▶ _TASK PROMPT_
In the entries below, find the line with "in_second: [542, 202, 566, 235]" and the line with "was: cinta adhesiva/amarillo". Print those two and everything between them exactly, and nothing else.

▶ _SUPPLIED DATA_

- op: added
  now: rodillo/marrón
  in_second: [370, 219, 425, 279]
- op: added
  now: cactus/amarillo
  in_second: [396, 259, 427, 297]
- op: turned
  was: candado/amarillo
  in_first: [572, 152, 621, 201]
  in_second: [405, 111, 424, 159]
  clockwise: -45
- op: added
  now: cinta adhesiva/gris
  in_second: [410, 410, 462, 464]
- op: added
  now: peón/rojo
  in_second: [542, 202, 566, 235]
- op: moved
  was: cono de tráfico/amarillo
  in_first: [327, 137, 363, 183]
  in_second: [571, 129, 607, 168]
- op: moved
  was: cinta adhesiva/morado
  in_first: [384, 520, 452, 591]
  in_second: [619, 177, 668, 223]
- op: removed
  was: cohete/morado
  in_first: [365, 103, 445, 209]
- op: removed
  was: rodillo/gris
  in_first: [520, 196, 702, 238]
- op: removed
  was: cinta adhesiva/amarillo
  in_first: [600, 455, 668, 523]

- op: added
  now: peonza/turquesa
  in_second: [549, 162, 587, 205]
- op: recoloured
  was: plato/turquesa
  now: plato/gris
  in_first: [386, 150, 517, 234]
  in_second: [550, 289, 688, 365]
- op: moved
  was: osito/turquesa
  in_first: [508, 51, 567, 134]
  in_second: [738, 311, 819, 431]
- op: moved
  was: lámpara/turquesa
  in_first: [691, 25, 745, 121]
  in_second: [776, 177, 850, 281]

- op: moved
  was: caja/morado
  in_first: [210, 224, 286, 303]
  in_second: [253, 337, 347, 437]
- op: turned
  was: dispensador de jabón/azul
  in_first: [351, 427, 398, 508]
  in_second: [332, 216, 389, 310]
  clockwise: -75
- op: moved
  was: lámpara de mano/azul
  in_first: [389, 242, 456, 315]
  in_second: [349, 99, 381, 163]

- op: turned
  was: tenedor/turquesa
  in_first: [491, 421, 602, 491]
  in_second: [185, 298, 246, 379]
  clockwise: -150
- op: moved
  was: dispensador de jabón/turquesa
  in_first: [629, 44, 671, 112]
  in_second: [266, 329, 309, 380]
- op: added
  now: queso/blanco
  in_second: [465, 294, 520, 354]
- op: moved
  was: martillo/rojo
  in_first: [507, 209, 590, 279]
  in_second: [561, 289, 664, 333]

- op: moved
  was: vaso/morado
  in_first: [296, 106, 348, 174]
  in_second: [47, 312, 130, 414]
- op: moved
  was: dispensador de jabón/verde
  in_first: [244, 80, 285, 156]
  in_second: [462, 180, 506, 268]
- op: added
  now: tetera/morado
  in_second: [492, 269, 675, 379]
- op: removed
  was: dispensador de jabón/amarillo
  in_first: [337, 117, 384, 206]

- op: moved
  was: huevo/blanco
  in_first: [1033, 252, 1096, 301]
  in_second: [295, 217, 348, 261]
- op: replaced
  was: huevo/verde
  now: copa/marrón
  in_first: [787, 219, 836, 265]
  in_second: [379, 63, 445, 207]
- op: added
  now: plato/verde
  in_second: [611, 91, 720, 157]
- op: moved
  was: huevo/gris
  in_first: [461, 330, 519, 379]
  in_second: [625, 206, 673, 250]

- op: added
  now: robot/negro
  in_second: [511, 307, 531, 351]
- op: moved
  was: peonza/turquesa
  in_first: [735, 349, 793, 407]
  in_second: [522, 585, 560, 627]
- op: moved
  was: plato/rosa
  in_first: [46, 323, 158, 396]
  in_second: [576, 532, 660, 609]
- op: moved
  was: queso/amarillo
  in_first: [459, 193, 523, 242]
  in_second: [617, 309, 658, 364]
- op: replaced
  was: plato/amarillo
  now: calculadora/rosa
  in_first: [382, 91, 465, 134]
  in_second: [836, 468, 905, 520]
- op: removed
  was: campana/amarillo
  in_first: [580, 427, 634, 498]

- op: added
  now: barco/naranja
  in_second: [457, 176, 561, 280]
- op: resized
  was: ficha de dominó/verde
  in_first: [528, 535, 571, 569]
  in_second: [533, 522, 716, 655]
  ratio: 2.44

▶ _RESPONSE BELOW_
  in_second: [542, 202, 566, 235]
- op: moved
  was: cono de tráfico/amarillo
  in_first: [327, 137, 363, 183]
  in_second: [571, 129, 607, 168]
- op: moved
  was: cinta adhesiva/morado
  in_first: [384, 520, 452, 591]
  in_second: [619, 177, 668, 223]
- op: removed
  was: cohete/morado
  in_first: [365, 103, 445, 209]
- op: removed
  was: rodillo/gris
  in_first: [520, 196, 702, 238]
- op: removed
  was: cinta adhesiva/amarillo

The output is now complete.